**What you will do:** Copy out every row from the one containing "The velvet black vest at center is" down to the one containing "You are standing", unchanged.

**Record set:**
Segment Open

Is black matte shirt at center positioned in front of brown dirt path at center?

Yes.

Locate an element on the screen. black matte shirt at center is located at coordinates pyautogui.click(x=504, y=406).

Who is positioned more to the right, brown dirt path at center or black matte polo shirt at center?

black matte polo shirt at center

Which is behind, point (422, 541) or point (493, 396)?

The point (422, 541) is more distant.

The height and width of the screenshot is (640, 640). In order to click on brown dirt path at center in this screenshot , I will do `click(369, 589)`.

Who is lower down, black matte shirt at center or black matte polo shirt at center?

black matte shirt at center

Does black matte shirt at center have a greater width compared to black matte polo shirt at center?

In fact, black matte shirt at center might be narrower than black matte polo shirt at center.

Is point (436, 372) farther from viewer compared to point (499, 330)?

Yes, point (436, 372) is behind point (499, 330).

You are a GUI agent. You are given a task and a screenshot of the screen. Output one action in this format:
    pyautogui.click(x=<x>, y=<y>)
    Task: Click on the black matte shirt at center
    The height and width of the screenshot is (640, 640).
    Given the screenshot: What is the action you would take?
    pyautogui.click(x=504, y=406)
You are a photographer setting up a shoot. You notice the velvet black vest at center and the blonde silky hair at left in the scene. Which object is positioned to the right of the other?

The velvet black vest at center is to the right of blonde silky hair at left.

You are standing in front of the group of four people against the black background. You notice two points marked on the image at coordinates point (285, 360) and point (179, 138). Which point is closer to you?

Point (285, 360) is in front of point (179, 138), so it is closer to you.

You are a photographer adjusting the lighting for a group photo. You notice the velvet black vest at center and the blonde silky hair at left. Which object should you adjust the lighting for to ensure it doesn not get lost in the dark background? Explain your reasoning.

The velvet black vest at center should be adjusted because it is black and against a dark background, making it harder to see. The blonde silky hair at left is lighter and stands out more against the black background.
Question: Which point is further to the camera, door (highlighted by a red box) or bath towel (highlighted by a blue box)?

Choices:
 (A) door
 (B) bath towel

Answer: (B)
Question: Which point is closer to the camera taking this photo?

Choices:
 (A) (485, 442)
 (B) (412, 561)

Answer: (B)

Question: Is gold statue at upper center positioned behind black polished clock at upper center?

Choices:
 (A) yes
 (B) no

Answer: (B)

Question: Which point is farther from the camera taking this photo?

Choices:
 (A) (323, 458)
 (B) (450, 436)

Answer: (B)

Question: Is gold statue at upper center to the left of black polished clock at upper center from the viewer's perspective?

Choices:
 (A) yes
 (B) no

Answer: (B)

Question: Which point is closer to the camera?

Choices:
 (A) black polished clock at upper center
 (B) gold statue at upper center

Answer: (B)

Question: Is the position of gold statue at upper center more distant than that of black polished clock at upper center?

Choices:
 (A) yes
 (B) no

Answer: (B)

Segment Closed
Segment Open

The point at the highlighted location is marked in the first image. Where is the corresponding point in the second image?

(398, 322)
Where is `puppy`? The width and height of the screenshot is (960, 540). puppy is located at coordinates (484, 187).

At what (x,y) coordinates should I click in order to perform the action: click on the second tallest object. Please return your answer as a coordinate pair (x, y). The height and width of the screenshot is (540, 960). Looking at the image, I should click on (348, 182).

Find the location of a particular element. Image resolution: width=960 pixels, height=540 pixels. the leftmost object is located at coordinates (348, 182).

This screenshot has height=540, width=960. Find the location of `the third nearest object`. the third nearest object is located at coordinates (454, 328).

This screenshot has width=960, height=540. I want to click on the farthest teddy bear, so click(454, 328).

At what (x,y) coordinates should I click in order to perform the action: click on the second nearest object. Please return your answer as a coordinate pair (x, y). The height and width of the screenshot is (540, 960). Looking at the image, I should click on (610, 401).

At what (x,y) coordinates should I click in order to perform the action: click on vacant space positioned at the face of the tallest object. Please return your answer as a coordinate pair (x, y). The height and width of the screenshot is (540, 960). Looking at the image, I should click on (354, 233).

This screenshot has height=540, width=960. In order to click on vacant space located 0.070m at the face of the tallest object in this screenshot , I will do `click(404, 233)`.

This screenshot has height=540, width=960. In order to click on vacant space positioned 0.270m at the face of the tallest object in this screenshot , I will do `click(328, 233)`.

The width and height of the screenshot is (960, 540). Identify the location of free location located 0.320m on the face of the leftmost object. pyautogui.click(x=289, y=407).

Segment Closed

**Exercise output:**
The velvet black vest at center is to the right of blonde silky hair at left.

You are standing in front of the group of four people against the black background. You notice two points marked on the image at coordinates point (285, 360) and point (179, 138). Which point is closer to you?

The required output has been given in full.